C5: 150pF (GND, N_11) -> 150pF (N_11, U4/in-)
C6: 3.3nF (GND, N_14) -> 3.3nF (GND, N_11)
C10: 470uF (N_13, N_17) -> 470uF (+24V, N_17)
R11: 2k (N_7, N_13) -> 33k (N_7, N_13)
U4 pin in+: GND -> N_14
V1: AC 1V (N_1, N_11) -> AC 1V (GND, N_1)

::::

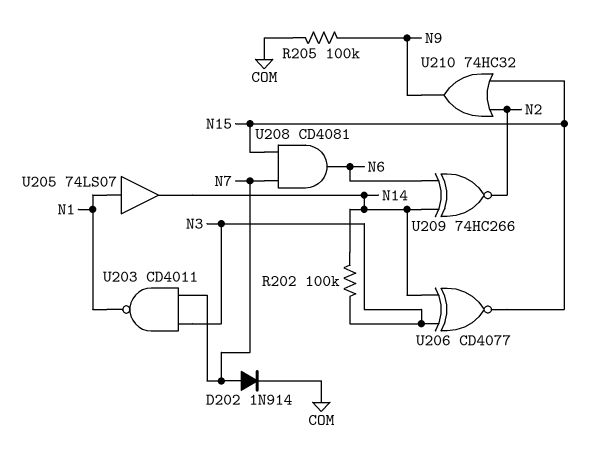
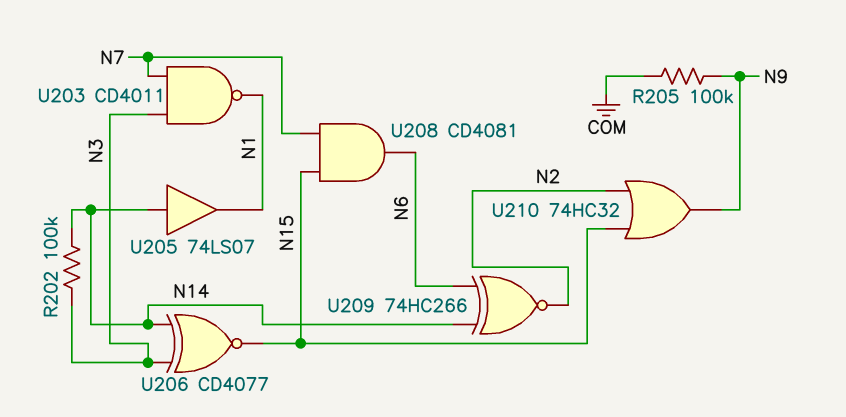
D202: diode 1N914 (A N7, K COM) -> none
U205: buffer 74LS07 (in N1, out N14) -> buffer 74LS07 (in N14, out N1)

::::

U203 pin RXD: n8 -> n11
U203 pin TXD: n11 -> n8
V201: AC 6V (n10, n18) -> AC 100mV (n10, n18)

::::

• _Task prompt_: Output exactly one stretch of the listing: from the line containing "D202: diode 1N914 (A N7, K COM) -> none" through the line containing "U205: buffer 74LS07", both end lines included.

• _Answer section_:
D202: diode 1N914 (A N7, K COM) -> none
U205: buffer 74LS07 (in N1, out N14) -> buffer 74LS07 (in N14, out N1)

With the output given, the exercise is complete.